Work item: Somewhere below are a line with "FAN3: AOD4184 -> IRF520" and a later line with "TEMP pin GND: 3V3 -> GND". Output exactly those lines and all lines between them.

Records provided:
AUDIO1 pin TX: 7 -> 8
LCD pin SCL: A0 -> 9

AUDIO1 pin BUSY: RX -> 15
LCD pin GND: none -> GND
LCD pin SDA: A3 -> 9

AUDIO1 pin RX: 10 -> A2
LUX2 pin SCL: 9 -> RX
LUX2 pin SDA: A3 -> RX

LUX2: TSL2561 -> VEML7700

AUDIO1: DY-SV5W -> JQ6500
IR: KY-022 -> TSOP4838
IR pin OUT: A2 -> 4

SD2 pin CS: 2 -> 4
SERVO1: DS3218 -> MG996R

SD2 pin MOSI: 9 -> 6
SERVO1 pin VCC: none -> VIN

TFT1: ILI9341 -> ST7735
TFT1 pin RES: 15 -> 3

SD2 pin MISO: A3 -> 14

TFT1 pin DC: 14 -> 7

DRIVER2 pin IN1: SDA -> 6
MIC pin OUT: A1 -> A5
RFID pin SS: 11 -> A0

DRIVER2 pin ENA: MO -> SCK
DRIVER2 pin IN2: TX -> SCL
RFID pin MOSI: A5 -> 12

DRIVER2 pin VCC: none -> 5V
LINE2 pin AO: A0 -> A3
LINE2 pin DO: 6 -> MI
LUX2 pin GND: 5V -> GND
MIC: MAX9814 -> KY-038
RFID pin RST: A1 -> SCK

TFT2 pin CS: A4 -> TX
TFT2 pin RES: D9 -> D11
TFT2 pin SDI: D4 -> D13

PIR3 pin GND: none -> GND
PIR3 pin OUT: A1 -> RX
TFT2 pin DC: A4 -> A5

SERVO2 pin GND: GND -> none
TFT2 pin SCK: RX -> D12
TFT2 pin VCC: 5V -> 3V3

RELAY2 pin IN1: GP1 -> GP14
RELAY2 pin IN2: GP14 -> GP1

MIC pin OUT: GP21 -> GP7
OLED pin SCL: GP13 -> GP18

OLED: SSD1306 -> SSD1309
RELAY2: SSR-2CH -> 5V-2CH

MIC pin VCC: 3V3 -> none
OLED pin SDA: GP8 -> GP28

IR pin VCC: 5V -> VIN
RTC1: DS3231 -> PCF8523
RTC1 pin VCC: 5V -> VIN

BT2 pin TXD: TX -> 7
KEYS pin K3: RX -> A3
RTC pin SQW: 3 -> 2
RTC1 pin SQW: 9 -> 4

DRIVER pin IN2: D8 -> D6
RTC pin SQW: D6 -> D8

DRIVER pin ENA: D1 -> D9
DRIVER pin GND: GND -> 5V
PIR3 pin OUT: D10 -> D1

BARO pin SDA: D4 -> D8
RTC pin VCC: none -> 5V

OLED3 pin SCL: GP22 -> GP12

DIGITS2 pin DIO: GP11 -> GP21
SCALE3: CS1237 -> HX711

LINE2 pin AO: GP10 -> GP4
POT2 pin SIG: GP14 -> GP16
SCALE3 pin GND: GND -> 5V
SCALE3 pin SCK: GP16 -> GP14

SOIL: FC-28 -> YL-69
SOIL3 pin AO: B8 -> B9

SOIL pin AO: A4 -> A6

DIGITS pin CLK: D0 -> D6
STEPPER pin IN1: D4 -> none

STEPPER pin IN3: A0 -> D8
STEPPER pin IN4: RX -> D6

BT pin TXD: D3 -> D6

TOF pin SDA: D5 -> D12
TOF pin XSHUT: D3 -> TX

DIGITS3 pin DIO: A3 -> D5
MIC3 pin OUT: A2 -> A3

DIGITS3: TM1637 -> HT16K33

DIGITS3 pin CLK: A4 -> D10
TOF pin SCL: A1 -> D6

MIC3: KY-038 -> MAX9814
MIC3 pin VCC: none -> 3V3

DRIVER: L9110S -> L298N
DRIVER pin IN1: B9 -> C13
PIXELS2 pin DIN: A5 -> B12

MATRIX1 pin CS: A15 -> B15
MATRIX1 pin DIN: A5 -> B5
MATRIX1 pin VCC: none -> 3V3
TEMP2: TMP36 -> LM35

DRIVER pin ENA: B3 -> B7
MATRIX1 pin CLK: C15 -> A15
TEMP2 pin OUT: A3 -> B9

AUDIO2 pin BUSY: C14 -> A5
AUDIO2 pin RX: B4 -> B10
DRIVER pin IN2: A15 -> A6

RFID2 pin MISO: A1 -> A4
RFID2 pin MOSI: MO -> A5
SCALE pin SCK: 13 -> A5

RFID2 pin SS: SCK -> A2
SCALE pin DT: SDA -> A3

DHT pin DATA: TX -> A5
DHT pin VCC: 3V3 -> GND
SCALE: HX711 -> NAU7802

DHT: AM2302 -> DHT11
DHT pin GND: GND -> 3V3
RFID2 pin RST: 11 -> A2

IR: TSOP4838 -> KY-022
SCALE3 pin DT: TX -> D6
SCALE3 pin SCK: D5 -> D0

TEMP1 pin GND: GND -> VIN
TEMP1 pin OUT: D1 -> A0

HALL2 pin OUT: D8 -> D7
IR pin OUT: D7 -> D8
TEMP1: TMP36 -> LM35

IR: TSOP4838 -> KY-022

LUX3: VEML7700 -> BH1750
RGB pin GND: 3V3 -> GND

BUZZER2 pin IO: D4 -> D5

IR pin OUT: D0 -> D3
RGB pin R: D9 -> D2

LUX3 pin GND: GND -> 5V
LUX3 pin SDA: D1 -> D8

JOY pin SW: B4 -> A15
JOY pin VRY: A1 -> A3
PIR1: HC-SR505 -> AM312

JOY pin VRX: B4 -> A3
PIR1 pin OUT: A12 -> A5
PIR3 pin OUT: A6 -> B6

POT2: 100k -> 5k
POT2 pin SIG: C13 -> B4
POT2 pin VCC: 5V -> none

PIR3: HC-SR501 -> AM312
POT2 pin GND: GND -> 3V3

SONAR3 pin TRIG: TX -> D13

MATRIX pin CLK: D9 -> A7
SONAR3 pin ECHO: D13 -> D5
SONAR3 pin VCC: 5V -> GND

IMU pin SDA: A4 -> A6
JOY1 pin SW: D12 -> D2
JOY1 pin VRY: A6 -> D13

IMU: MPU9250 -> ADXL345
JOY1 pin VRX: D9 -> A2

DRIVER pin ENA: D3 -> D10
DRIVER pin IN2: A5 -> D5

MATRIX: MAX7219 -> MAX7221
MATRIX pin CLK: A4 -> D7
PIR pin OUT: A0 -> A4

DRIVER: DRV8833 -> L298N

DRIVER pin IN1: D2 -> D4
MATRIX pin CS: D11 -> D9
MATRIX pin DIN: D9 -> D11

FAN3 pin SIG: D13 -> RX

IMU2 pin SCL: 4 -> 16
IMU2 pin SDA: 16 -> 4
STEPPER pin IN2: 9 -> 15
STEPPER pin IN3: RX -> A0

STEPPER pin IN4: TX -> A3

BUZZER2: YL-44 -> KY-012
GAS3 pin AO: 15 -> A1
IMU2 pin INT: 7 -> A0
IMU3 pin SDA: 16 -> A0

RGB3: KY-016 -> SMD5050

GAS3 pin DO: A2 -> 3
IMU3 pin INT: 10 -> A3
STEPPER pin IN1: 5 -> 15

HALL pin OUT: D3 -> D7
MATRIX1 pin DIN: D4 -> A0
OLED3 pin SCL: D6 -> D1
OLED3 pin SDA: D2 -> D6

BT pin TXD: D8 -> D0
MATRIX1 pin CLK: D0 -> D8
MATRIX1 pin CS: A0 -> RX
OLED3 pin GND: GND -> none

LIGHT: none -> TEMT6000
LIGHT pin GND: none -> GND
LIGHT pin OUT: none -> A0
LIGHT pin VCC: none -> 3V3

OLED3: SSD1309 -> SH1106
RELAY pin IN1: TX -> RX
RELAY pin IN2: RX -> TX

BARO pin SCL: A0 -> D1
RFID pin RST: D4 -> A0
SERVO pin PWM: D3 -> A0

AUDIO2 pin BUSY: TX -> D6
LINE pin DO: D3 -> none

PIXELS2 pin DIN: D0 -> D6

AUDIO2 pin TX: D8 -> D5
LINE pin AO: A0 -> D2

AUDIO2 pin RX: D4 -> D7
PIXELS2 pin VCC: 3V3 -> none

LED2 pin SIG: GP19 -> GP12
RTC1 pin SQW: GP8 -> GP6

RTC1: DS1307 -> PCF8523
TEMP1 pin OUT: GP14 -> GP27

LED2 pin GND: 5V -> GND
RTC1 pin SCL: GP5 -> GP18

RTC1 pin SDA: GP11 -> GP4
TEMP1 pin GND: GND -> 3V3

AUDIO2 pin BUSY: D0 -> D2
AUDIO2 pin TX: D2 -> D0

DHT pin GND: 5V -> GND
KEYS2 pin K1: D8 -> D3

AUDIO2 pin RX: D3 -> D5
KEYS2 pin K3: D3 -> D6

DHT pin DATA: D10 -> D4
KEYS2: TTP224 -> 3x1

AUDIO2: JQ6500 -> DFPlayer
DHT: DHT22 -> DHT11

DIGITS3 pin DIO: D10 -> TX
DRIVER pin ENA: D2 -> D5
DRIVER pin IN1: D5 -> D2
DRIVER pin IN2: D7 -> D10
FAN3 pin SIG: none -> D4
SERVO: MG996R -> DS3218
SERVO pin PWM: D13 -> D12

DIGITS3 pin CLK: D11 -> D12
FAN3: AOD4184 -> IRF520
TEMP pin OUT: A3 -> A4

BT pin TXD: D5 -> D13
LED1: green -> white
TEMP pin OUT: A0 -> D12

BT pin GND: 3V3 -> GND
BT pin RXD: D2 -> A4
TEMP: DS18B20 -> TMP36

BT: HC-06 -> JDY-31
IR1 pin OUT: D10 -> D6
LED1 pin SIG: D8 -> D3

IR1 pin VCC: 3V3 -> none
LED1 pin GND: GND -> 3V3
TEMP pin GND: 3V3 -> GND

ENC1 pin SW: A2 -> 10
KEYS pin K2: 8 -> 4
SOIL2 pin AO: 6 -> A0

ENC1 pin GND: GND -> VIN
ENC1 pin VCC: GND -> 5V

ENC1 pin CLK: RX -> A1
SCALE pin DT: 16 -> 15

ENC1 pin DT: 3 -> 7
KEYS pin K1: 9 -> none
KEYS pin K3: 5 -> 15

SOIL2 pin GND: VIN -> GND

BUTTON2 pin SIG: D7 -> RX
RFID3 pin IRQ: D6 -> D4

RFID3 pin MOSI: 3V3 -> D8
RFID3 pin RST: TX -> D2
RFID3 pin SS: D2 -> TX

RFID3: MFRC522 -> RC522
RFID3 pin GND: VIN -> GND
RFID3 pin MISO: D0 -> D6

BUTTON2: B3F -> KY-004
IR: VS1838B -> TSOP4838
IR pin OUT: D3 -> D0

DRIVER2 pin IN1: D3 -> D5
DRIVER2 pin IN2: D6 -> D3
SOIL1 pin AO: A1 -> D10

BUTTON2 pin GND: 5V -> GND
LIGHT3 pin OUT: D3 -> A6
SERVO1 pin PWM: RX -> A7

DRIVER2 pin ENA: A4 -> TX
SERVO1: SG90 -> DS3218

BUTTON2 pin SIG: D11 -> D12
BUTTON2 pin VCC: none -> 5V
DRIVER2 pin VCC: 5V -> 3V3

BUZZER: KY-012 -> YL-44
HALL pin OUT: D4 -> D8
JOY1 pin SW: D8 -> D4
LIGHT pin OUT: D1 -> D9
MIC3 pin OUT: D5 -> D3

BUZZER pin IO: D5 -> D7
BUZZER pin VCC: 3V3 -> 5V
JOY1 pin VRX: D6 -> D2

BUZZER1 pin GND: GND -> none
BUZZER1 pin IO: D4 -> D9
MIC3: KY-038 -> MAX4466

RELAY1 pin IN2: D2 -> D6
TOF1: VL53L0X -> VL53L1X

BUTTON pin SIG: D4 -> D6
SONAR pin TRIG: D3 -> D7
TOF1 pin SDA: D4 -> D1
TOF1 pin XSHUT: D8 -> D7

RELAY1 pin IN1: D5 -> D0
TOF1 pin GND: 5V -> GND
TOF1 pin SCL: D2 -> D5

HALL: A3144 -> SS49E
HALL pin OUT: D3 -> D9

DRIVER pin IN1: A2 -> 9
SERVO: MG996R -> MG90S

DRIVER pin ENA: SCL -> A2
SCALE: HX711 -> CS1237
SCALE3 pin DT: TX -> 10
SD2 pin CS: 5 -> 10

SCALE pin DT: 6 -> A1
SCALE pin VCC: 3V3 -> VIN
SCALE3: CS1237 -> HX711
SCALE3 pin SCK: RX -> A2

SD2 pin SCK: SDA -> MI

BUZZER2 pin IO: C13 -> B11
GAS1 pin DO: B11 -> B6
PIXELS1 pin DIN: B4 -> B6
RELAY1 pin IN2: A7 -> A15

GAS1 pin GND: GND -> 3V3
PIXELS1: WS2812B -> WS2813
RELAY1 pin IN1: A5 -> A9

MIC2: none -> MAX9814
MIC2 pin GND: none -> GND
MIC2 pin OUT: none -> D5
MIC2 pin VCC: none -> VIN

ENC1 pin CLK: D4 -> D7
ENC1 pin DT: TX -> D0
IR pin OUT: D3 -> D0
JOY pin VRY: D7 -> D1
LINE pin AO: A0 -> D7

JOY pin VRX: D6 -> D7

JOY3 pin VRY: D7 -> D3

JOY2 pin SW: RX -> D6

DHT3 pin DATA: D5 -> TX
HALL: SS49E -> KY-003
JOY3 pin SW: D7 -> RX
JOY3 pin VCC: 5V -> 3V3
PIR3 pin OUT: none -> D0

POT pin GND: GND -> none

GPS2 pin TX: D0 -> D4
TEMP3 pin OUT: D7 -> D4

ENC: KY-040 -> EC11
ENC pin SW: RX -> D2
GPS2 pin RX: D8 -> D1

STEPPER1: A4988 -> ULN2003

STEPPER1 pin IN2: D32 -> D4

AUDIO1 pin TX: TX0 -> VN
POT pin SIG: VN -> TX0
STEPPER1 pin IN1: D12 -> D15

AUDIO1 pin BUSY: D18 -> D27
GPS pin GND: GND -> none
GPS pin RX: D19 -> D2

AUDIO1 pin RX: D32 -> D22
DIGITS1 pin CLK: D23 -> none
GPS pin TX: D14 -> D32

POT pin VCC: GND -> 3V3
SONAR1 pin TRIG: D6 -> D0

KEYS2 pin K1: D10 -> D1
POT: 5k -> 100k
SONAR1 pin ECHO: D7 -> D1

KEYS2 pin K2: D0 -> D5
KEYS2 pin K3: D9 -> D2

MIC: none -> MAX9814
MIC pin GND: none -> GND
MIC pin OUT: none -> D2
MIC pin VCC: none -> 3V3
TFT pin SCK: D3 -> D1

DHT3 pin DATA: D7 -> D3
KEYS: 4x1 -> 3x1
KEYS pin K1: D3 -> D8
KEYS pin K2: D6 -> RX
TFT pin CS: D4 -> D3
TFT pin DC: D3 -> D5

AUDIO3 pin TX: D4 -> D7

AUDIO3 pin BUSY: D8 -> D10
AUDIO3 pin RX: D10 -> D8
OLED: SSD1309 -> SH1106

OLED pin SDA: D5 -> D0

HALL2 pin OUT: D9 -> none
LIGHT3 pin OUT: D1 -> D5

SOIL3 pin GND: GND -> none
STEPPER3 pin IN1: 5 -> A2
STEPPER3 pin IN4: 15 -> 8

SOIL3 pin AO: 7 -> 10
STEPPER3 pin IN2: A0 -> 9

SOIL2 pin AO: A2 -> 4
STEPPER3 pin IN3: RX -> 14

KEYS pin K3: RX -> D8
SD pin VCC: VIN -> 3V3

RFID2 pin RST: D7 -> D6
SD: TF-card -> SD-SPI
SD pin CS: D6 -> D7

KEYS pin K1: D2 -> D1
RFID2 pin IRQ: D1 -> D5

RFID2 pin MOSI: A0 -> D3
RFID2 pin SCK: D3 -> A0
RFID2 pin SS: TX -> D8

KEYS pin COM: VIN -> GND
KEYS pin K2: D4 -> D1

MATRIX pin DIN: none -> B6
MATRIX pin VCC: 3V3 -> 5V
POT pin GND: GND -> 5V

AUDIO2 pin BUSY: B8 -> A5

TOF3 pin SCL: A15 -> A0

Solution to this problem:
FAN3: AOD4184 -> IRF520
TEMP pin OUT: A3 -> A4

BT pin TXD: D5 -> D13
LED1: green -> white
TEMP pin OUT: A0 -> D12

BT pin GND: 3V3 -> GND
BT pin RXD: D2 -> A4
TEMP: DS18B20 -> TMP36

BT: HC-06 -> JDY-31
IR1 pin OUT: D10 -> D6
LED1 pin SIG: D8 -> D3

IR1 pin VCC: 3V3 -> none
LED1 pin GND: GND -> 3V3
TEMP pin GND: 3V3 -> GND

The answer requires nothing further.